:: Data provided

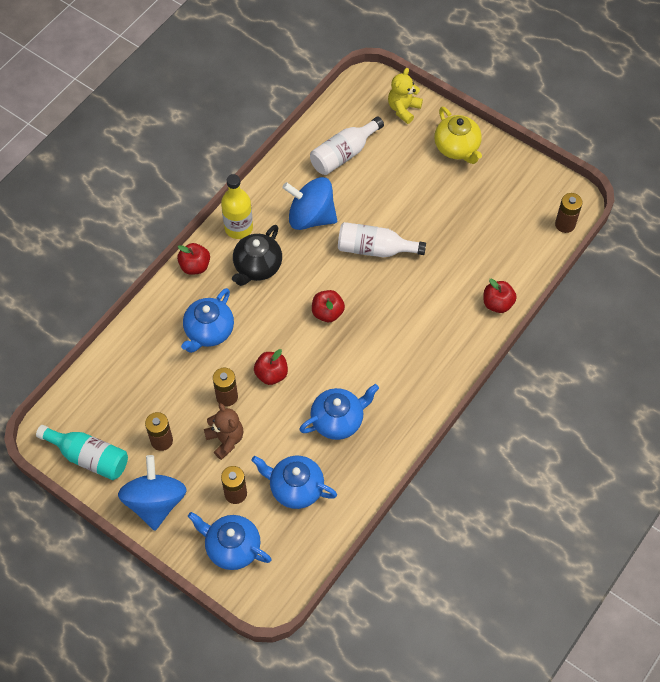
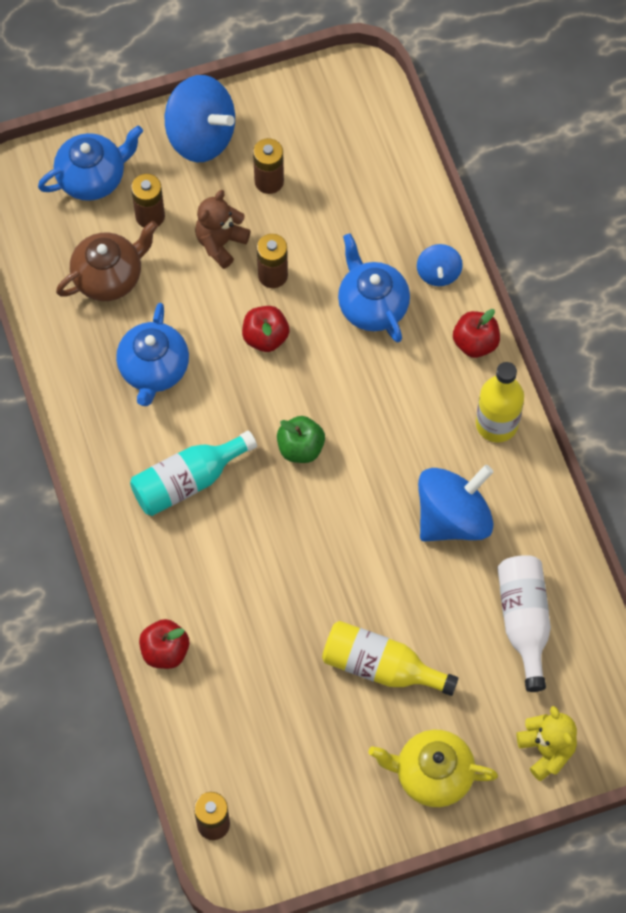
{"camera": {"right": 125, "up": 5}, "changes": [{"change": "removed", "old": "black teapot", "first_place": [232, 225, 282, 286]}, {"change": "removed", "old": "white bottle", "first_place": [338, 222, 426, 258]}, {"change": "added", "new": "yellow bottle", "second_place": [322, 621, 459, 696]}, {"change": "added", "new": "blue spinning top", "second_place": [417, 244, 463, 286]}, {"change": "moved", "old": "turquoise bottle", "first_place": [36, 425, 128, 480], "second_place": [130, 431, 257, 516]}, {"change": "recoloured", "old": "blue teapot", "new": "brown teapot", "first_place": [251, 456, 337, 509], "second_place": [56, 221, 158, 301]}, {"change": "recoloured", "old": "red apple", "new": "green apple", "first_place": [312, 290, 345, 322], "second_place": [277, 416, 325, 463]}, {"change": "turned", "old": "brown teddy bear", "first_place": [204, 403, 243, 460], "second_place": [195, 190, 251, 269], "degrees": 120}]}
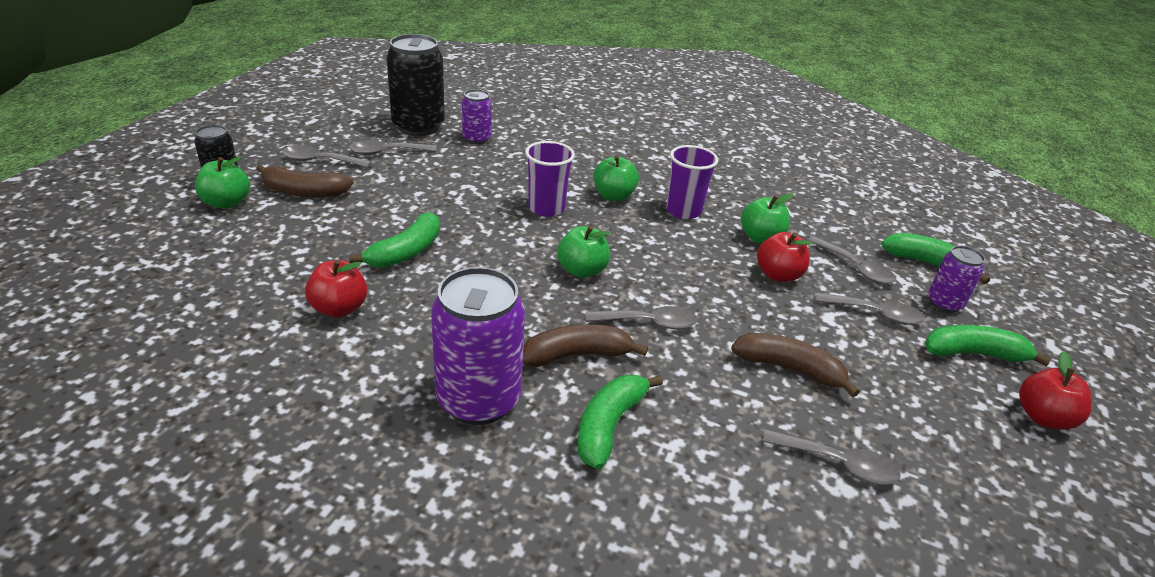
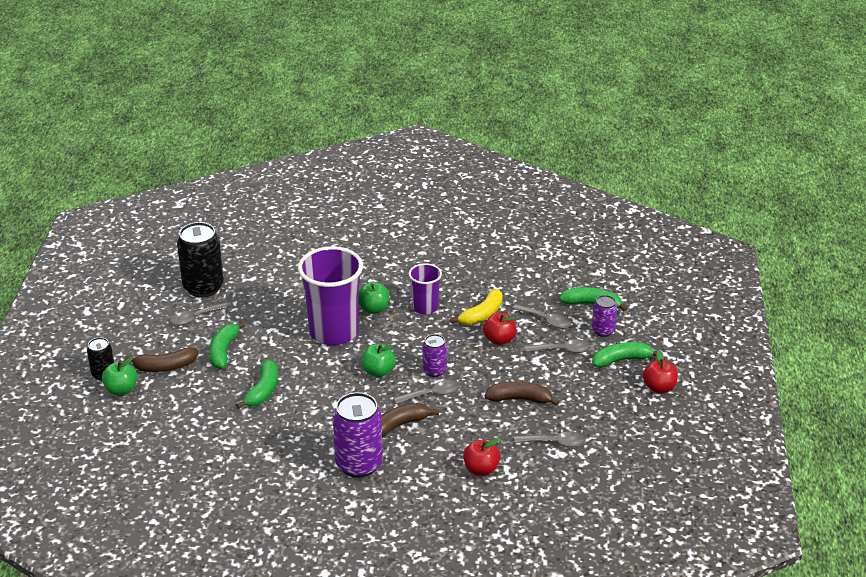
{"camera": {"right": -15, "up": 0}, "changes": [{"change": "removed", "old": "grey spoon", "first_place": [282, 146, 371, 168]}, {"change": "moved", "old": "red apple", "first_place": [305, 260, 367, 318], "second_place": [463, 438, 500, 476]}, {"change": "moved", "old": "purple can", "first_place": [462, 89, 492, 144], "second_place": [423, 334, 447, 377]}, {"change": "moved", "old": "green banana", "first_place": [577, 375, 663, 469], "second_place": [209, 322, 246, 369]}, {"change": "replaced", "old": "green apple", "new": "yellow banana", "first_place": [741, 193, 793, 244], "second_place": [450, 289, 503, 325]}, {"change": "resized", "old": "purple cup", "first_place": [525, 141, 575, 217], "second_place": [298, 246, 363, 345], "factor": 1.89}]}
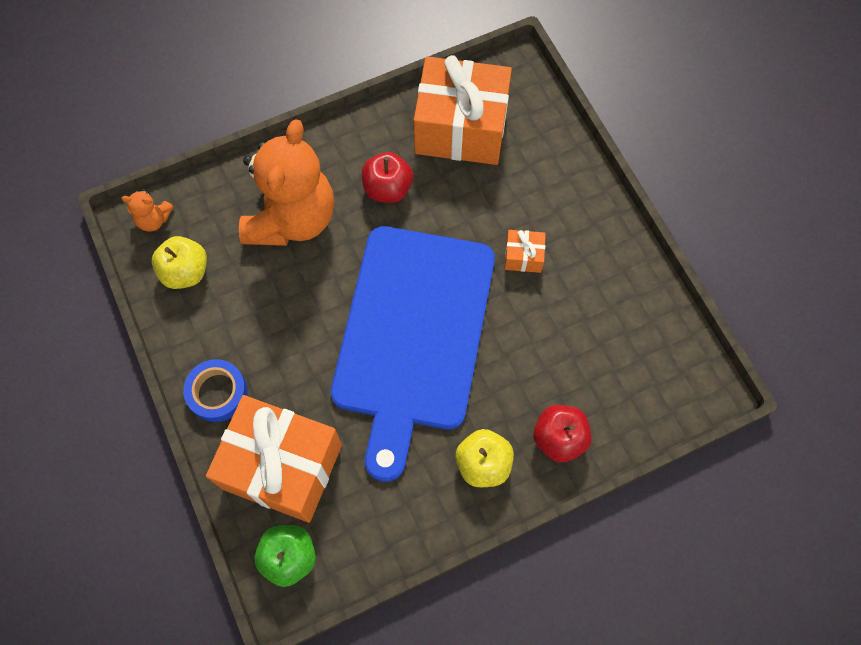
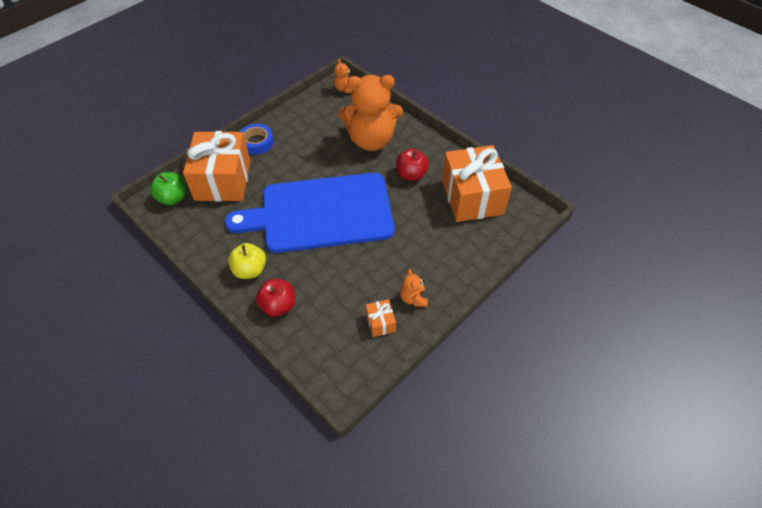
{"camera": {"right": 70, "up": -15}, "changes": [{"change": "removed", "old": "yellow apple", "first_place": [152, 236, 207, 289]}, {"change": "added", "new": "orange teddy bear", "second_place": [400, 269, 428, 307]}, {"change": "moved", "old": "orange gift", "first_place": [504, 230, 546, 273], "second_place": [366, 299, 396, 337]}]}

::::

> Instructions for the task:
A word-for-word copy of all the data, without pictures, is the expected output.

> Answer below:
{"camera": {"right": 125, "up": 5}, "changes": [{"change": "removed", "old": "black teapot", "first_place": [232, 225, 282, 286]}, {"change": "removed", "old": "white bottle", "first_place": [338, 222, 426, 258]}, {"change": "added", "new": "yellow bottle", "second_place": [322, 621, 459, 696]}, {"change": "added", "new": "blue spinning top", "second_place": [417, 244, 463, 286]}, {"change": "moved", "old": "turquoise bottle", "first_place": [36, 425, 128, 480], "second_place": [130, 431, 257, 516]}, {"change": "recoloured", "old": "blue teapot", "new": "brown teapot", "first_place": [251, 456, 337, 509], "second_place": [56, 221, 158, 301]}, {"change": "recoloured", "old": "red apple", "new": "green apple", "first_place": [312, 290, 345, 322], "second_place": [277, 416, 325, 463]}, {"change": "turned", "old": "brown teddy bear", "first_place": [204, 403, 243, 460], "second_place": [195, 190, 251, 269], "degrees": 120}]}
{"camera": {"right": -15, "up": 0}, "changes": [{"change": "removed", "old": "grey spoon", "first_place": [282, 146, 371, 168]}, {"change": "moved", "old": "red apple", "first_place": [305, 260, 367, 318], "second_place": [463, 438, 500, 476]}, {"change": "moved", "old": "purple can", "first_place": [462, 89, 492, 144], "second_place": [423, 334, 447, 377]}, {"change": "moved", "old": "green banana", "first_place": [577, 375, 663, 469], "second_place": [209, 322, 246, 369]}, {"change": "replaced", "old": "green apple", "new": "yellow banana", "first_place": [741, 193, 793, 244], "second_place": [450, 289, 503, 325]}, {"change": "resized", "old": "purple cup", "first_place": [525, 141, 575, 217], "second_place": [298, 246, 363, 345], "factor": 1.89}]}
{"camera": {"right": 70, "up": -15}, "changes": [{"change": "removed", "old": "yellow apple", "first_place": [152, 236, 207, 289]}, {"change": "added", "new": "orange teddy bear", "second_place": [400, 269, 428, 307]}, {"change": "moved", "old": "orange gift", "first_place": [504, 230, 546, 273], "second_place": [366, 299, 396, 337]}]}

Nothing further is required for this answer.